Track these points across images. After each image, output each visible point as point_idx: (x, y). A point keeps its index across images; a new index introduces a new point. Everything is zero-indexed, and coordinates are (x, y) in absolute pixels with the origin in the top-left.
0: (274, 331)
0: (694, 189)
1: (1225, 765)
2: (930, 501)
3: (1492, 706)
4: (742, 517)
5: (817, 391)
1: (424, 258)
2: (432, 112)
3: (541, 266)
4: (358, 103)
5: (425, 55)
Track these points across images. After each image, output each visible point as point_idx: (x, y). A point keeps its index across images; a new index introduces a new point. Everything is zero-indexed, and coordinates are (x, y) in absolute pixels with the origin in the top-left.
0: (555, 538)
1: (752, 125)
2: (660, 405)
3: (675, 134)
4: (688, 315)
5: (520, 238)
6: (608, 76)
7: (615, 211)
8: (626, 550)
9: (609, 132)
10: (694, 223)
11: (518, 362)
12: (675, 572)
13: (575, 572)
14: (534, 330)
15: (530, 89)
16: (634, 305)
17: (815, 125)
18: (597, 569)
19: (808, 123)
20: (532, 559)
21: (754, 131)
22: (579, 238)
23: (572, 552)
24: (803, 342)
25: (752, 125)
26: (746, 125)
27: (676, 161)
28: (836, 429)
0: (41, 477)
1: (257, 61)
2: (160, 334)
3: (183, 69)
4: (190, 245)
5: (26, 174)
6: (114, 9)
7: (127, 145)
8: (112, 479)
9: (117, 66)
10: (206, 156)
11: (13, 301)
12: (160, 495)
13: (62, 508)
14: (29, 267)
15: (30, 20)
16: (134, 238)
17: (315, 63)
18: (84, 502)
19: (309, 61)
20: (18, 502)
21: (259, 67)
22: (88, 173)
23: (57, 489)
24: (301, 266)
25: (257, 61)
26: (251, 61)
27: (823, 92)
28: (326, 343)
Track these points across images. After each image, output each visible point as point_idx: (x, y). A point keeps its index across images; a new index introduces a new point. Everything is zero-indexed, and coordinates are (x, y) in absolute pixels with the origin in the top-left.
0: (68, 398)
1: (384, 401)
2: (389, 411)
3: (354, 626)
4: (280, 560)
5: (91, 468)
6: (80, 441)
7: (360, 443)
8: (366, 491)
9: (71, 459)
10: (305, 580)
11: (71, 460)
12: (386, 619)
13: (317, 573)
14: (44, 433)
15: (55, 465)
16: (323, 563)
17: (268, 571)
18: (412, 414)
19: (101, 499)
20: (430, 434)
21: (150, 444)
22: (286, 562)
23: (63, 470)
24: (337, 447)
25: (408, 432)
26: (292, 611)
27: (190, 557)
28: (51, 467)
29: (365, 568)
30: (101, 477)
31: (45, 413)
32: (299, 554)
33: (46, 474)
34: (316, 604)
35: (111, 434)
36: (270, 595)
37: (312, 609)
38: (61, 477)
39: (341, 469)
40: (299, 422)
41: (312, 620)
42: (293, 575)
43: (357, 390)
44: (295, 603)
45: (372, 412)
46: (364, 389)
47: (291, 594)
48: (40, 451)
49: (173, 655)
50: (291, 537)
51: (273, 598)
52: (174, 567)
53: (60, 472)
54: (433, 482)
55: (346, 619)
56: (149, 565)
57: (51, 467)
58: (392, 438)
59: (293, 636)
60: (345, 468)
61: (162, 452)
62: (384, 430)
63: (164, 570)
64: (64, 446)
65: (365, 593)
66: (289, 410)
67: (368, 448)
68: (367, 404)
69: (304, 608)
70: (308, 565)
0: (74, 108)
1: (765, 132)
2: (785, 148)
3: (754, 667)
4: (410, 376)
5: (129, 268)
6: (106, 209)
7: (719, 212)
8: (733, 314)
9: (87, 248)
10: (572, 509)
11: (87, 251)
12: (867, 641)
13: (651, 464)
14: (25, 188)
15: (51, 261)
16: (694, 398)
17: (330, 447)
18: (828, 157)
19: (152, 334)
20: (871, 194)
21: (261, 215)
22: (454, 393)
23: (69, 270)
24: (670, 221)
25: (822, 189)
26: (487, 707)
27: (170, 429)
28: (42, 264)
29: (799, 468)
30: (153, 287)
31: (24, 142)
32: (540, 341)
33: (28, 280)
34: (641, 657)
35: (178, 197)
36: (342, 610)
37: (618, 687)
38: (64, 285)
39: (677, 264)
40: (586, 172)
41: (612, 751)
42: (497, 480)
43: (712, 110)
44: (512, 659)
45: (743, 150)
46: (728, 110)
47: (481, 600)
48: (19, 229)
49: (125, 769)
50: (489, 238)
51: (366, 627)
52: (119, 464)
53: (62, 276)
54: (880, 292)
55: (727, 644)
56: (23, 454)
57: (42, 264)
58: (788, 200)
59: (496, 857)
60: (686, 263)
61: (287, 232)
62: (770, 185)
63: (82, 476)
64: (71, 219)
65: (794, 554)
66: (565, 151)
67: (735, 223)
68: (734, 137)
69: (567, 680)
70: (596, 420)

——————————

Can you render every row above as a Markdown table with two columns, "Index" and "Line text", numbering each row and leaving out blank lines?

## RESPONSE
| Index | Line text |
|---|---|
| 1 | Track these points across images. After each image, output each visible point as point_idx: (x, y). A point keeps its index across images; a new index introduces a new point. Everything is zero-indexed, and coordinates are (x, y) in absolute pixels with the origin in the top-left. |
| 2 | 0: (274, 331) |
| 3 | 0: (694, 189) |
| 4 | 1: (1225, 765) |
| 5 | 2: (930, 501) |
| 6 | 3: (1492, 706) |
| 7 | 4: (742, 517) |
| 8 | 5: (817, 391) |
| 9 | 1: (424, 258) |
| 10 | 2: (432, 112) |
| 11 | 3: (541, 266) |
| 12 | 4: (358, 103) |
| 13 | 5: (425, 55) |
| 14 | Track these points across images. After each image, output each visible point as point_idx: (x, y). A point keeps its index across images; a new index introduces a new point. Everything is zero-indexed, and coordinates are (x, y) in absolute pixels with the origin in the top-left. |
| 15 | 0: (555, 538) |
| 16 | 1: (752, 125) |
| 17 | 2: (660, 405) |
| 18 | 3: (675, 134) |
| 19 | 4: (688, 315) |
| 20 | 5: (520, 238) |
| 21 | 6: (608, 76) |
| 22 | 7: (615, 211) |
| 23 | 8: (626, 550) |
| 24 | 9: (609, 132) |
| 25 | 10: (694, 223) |
| 26 | 11: (518, 362) |
| 27 | 12: (675, 572) |
| 28 | 13: (575, 572) |
| 29 | 14: (534, 330) |
| 30 | 15: (530, 89) |
| 31 | 16: (634, 305) |
| 32 | 17: (815, 125) |
| 33 | 18: (597, 569) |
| 34 | 19: (808, 123) |
| 35 | 20: (532, 559) |
| 36 | 21: (754, 131) |
| 37 | 22: (579, 238) |
| 38 | 23: (572, 552) |
| 39 | 24: (803, 342) |
| 40 | 25: (752, 125) |
| 41 | 26: (746, 125) |
| 42 | 27: (676, 161) |
| 43 | 28: (836, 429) |
| 44 | 0: (41, 477) |
| 45 | 1: (257, 61) |
| 46 | 2: (160, 334) |
| 47 | 3: (183, 69) |
| 48 | 4: (190, 245) |
| 49 | 5: (26, 174) |
| 50 | 6: (114, 9) |
| 51 | 7: (127, 145) |
| 52 | 8: (112, 479) |
| 53 | 9: (117, 66) |
| 54 | 10: (206, 156) |
| 55 | 11: (13, 301) |
| 56 | 12: (160, 495) |
| 57 | 13: (62, 508) |
| 58 | 14: (29, 267) |
| 59 | 15: (30, 20) |
| 60 | 16: (134, 238) |
| 61 | 17: (315, 63) |
| 62 | 18: (84, 502) |
| 63 | 19: (309, 61) |
| 64 | 20: (18, 502) |
| 65 | 21: (259, 67) |
| 66 | 22: (88, 173) |
| 67 | 23: (57, 489) |
| 68 | 24: (301, 266) |
| 69 | 25: (257, 61) |
| 70 | 26: (251, 61) |
| 71 | 27: (823, 92) |
| 72 | 28: (326, 343) |
| 73 | Track these points across images. After each image, output each visible point as point_idx: (x, y). A point keeps its index across images; a new index introduces a new point. Everything is zero-indexed, and coordinates are (x, y) in absolute pixels with the origin in the top-left. |
| 74 | 0: (68, 398) |
| 75 | 1: (384, 401) |
| 76 | 2: (389, 411) |
| 77 | 3: (354, 626) |
| 78 | 4: (280, 560) |
| 79 | 5: (91, 468) |
| 80 | 6: (80, 441) |
| 81 | 7: (360, 443) |
| 82 | 8: (366, 491) |
| 83 | 9: (71, 459) |
| 84 | 10: (305, 580) |
| 85 | 11: (71, 460) |
| 86 | 12: (386, 619) |
| 87 | 13: (317, 573) |
| 88 | 14: (44, 433) |
| 89 | 15: (55, 465) |
| 90 | 16: (323, 563) |
| 91 | 17: (268, 571) |
| 92 | 18: (412, 414) |
| 93 | 19: (101, 499) |
| 94 | 20: (430, 434) |
| 95 | 21: (150, 444) |
| 96 | 22: (286, 562) |
| 97 | 23: (63, 470) |
| 98 | 24: (337, 447) |
| 99 | 25: (408, 432) |
| 100 | 26: (292, 611) |
| 101 | 27: (190, 557) |
| 102 | 28: (51, 467) |
| 103 | 29: (365, 568) |
| 104 | 30: (101, 477) |
| 105 | 31: (45, 413) |
| 106 | 32: (299, 554) |
| 107 | 33: (46, 474) |
| 108 | 34: (316, 604) |
| 109 | 35: (111, 434) |
| 110 | 36: (270, 595) |
| 111 | 37: (312, 609) |
| 112 | 38: (61, 477) |
| 113 | 39: (341, 469) |
| 114 | 40: (299, 422) |
| 115 | 41: (312, 620) |
| 116 | 42: (293, 575) |
| 117 | 43: (357, 390) |
| 118 | 44: (295, 603) |
| 119 | 45: (372, 412) |
| 120 | 46: (364, 389) |
| 121 | 47: (291, 594) |
| 122 | 48: (40, 451) |
| 123 | 49: (173, 655) |
| 124 | 50: (291, 537) |
| 125 | 51: (273, 598) |
| 126 | 52: (174, 567) |
| 127 | 53: (60, 472) |
| 128 | 54: (433, 482) |
| 129 | 55: (346, 619) |
| 130 | 56: (149, 565) |
| 131 | 57: (51, 467) |
| 132 | 58: (392, 438) |
| 133 | 59: (293, 636) |
| 134 | 60: (345, 468) |
| 135 | 61: (162, 452) |
| 136 | 62: (384, 430) |
| 137 | 63: (164, 570) |
| 138 | 64: (64, 446) |
| 139 | 65: (365, 593) |
| 140 | 66: (289, 410) |
| 141 | 67: (368, 448) |
| 142 | 68: (367, 404) |
| 143 | 69: (304, 608) |
| 144 | 70: (308, 565) |
| 145 | 0: (74, 108) |
| 146 | 1: (765, 132) |
| 147 | 2: (785, 148) |
| 148 | 3: (754, 667) |
| 149 | 4: (410, 376) |
| 150 | 5: (129, 268) |
| 151 | 6: (106, 209) |
| 152 | 7: (719, 212) |
| 153 | 8: (733, 314) |
| 154 | 9: (87, 248) |
| 155 | 10: (572, 509) |
| 156 | 11: (87, 251) |
| 157 | 12: (867, 641) |
| 158 | 13: (651, 464) |
| 159 | 14: (25, 188) |
| 160 | 15: (51, 261) |
| 161 | 16: (694, 398) |
| 162 | 17: (330, 447) |
| 163 | 18: (828, 157) |
| 164 | 19: (152, 334) |
| 165 | 20: (871, 194) |
| 166 | 21: (261, 215) |
| 167 | 22: (454, 393) |
| 168 | 23: (69, 270) |
| 169 | 24: (670, 221) |
| 170 | 25: (822, 189) |
| 171 | 26: (487, 707) |
| 172 | 27: (170, 429) |
| 173 | 28: (42, 264) |
| 174 | 29: (799, 468) |
| 175 | 30: (153, 287) |
| 176 | 31: (24, 142) |
| 177 | 32: (540, 341) |
| 178 | 33: (28, 280) |
| 179 | 34: (641, 657) |
| 180 | 35: (178, 197) |
| 181 | 36: (342, 610) |
| 182 | 37: (618, 687) |
| 183 | 38: (64, 285) |
| 184 | 39: (677, 264) |
| 185 | 40: (586, 172) |
| 186 | 41: (612, 751) |
| 187 | 42: (497, 480) |
| 188 | 43: (712, 110) |
| 189 | 44: (512, 659) |
| 190 | 45: (743, 150) |
| 191 | 46: (728, 110) |
| 192 | 47: (481, 600) |
| 193 | 48: (19, 229) |
| 194 | 49: (125, 769) |
| 195 | 50: (489, 238) |
| 196 | 51: (366, 627) |
| 197 | 52: (119, 464) |
| 198 | 53: (62, 276) |
| 199 | 54: (880, 292) |
| 200 | 55: (727, 644) |
| 201 | 56: (23, 454) |
| 202 | 57: (42, 264) |
| 203 | 58: (788, 200) |
| 204 | 59: (496, 857) |
| 205 | 60: (686, 263) |
| 206 | 61: (287, 232) |
| 207 | 62: (770, 185) |
| 208 | 63: (82, 476) |
| 209 | 64: (71, 219) |
| 210 | 65: (794, 554) |
| 211 | 66: (565, 151) |
| 212 | 67: (735, 223) |
| 213 | 68: (734, 137) |
| 214 | 69: (567, 680) |
| 215 | 70: (596, 420) |